Work required: Transcribe the listing below from its opening line up to and including the line that contains "DHT pin DATA: B7 -> A12"; reproduce nothing else.

Recorded data:
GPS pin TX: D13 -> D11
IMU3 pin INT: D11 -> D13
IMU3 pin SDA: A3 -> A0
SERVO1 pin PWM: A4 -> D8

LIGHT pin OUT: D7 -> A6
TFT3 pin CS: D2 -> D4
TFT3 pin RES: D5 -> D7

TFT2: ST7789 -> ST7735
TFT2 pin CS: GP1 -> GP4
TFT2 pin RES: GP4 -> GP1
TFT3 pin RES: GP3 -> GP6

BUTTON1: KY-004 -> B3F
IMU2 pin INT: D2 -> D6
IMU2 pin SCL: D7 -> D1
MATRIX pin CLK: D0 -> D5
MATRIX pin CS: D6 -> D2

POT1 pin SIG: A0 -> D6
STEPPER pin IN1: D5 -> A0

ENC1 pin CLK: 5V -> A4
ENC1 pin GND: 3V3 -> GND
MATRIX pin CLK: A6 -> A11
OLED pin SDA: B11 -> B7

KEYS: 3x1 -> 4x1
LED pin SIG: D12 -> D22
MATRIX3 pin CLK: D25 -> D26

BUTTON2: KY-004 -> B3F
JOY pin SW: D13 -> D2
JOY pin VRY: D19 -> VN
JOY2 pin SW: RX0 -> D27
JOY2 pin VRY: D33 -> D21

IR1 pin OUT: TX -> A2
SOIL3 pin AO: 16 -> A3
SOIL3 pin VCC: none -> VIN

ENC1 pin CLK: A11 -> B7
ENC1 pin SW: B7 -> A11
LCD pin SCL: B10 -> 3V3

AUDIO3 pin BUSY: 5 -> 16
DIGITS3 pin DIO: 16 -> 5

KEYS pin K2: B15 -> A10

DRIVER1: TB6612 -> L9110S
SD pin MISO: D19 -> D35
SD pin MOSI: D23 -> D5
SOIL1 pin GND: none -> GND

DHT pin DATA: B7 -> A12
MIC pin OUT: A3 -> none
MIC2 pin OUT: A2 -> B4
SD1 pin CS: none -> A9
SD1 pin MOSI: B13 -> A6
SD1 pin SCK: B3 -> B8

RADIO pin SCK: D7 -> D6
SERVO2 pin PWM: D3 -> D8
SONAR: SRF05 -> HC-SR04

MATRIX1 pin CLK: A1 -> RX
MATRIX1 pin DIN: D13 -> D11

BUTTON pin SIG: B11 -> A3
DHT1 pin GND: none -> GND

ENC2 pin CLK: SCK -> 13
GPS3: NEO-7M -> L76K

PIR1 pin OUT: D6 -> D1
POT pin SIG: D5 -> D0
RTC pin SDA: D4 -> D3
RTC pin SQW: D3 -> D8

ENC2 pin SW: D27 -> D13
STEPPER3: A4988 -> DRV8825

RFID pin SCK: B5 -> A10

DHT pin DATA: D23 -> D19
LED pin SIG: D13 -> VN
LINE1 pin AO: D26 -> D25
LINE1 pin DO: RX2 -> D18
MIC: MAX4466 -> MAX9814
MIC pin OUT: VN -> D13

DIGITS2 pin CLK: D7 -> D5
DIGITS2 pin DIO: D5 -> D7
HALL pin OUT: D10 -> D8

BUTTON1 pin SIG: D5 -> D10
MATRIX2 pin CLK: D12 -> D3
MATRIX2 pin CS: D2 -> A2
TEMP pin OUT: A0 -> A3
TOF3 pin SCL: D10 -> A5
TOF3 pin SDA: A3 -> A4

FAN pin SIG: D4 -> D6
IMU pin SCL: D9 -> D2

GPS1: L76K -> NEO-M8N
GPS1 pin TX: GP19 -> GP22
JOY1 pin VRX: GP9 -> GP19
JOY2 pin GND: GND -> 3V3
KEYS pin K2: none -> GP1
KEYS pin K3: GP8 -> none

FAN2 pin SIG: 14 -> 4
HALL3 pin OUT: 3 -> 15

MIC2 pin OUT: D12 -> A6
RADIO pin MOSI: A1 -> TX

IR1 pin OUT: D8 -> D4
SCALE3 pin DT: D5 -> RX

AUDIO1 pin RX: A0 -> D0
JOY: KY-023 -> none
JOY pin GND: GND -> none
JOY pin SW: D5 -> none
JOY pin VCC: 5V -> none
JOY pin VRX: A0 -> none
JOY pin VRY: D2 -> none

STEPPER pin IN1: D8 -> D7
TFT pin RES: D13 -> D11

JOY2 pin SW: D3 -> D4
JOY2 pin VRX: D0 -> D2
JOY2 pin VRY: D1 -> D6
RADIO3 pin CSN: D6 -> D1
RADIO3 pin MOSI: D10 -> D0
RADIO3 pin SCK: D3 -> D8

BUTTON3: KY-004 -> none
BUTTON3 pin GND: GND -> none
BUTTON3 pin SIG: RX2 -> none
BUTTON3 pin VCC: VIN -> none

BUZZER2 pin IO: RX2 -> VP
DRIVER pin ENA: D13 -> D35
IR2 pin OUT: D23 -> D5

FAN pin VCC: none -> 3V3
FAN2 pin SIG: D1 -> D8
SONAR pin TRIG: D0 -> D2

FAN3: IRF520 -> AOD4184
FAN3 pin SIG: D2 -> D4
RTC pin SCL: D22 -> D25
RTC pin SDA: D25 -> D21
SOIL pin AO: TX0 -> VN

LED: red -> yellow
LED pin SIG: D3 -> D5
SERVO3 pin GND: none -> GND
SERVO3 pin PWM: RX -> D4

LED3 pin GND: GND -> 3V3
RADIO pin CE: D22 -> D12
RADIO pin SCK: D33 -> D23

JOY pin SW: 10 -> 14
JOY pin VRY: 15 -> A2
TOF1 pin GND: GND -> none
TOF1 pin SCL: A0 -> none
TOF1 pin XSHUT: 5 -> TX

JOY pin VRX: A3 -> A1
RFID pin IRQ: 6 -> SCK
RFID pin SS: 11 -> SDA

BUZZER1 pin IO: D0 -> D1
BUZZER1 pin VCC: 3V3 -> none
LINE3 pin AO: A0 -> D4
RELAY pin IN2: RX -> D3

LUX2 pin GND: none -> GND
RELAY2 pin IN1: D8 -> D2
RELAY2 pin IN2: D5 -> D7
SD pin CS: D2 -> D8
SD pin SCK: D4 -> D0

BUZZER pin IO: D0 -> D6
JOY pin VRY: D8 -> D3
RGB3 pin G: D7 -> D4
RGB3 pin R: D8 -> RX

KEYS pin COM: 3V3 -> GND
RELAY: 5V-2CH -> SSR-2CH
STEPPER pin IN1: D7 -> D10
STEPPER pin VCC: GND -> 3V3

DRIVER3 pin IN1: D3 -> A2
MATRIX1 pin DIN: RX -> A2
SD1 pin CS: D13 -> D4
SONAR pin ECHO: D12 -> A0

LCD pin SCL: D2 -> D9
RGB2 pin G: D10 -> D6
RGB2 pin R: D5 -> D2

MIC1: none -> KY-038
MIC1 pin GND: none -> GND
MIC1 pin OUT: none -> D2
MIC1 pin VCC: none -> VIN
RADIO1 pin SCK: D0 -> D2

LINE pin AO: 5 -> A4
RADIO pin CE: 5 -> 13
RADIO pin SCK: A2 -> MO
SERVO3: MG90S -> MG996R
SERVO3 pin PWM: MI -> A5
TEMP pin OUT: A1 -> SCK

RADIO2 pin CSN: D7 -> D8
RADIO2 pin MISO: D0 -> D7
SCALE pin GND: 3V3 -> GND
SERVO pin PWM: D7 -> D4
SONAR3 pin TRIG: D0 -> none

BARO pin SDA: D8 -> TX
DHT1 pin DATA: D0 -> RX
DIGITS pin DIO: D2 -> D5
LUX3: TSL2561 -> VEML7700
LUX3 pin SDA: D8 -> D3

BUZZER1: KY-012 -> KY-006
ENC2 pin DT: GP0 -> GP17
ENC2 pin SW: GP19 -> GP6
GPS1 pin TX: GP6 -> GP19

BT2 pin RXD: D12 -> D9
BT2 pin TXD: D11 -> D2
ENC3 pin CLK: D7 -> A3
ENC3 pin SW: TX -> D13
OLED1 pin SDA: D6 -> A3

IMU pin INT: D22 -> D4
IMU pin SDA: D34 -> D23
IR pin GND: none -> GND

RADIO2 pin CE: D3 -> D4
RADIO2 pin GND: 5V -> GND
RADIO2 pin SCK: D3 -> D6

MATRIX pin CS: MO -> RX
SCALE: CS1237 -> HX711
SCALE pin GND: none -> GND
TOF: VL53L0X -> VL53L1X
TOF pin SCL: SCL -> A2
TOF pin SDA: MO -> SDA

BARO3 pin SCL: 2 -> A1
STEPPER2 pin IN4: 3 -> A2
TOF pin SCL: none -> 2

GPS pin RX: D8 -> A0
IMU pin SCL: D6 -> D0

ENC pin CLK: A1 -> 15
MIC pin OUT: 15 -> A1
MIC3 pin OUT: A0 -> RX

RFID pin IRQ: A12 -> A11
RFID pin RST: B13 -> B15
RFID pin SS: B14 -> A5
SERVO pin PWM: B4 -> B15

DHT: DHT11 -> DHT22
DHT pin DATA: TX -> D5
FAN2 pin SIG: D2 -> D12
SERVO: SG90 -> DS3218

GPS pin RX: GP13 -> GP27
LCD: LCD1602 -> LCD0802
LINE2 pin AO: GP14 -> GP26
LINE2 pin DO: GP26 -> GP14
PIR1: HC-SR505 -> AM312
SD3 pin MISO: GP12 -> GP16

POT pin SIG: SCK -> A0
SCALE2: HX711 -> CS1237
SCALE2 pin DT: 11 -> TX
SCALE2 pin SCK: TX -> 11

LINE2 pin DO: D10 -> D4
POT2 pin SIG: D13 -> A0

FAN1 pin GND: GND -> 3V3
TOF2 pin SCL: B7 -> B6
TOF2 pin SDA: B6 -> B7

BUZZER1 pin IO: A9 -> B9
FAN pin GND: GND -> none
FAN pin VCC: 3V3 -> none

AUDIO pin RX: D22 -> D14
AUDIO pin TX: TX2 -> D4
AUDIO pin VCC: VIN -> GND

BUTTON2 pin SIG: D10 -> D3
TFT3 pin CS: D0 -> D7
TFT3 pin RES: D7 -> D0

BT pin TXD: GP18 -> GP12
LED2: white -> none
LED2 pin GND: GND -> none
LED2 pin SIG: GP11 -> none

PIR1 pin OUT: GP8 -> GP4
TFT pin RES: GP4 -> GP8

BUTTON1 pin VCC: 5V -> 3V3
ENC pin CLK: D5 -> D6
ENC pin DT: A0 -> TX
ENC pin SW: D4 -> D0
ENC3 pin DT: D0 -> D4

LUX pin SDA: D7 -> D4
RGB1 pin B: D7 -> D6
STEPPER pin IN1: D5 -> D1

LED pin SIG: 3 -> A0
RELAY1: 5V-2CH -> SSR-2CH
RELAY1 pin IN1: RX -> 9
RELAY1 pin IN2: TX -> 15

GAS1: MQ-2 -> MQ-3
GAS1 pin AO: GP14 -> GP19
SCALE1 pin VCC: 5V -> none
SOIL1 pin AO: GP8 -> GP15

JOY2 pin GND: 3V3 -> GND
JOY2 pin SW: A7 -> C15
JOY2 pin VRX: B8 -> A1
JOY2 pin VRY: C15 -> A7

Response area:
GPS pin TX: D13 -> D11
IMU3 pin INT: D11 -> D13
IMU3 pin SDA: A3 -> A0
SERVO1 pin PWM: A4 -> D8

LIGHT pin OUT: D7 -> A6
TFT3 pin CS: D2 -> D4
TFT3 pin RES: D5 -> D7

TFT2: ST7789 -> ST7735
TFT2 pin CS: GP1 -> GP4
TFT2 pin RES: GP4 -> GP1
TFT3 pin RES: GP3 -> GP6

BUTTON1: KY-004 -> B3F
IMU2 pin INT: D2 -> D6
IMU2 pin SCL: D7 -> D1
MATRIX pin CLK: D0 -> D5
MATRIX pin CS: D6 -> D2

POT1 pin SIG: A0 -> D6
STEPPER pin IN1: D5 -> A0

ENC1 pin CLK: 5V -> A4
ENC1 pin GND: 3V3 -> GND
MATRIX pin CLK: A6 -> A11
OLED pin SDA: B11 -> B7

KEYS: 3x1 -> 4x1
LED pin SIG: D12 -> D22
MATRIX3 pin CLK: D25 -> D26

BUTTON2: KY-004 -> B3F
JOY pin SW: D13 -> D2
JOY pin VRY: D19 -> VN
JOY2 pin SW: RX0 -> D27
JOY2 pin VRY: D33 -> D21

IR1 pin OUT: TX -> A2
SOIL3 pin AO: 16 -> A3
SOIL3 pin VCC: none -> VIN

ENC1 pin CLK: A11 -> B7
ENC1 pin SW: B7 -> A11
LCD pin SCL: B10 -> 3V3

AUDIO3 pin BUSY: 5 -> 16
DIGITS3 pin DIO: 16 -> 5

KEYS pin K2: B15 -> A10

DRIVER1: TB6612 -> L9110S
SD pin MISO: D19 -> D35
SD pin MOSI: D23 -> D5
SOIL1 pin GND: none -> GND

DHT pin DATA: B7 -> A12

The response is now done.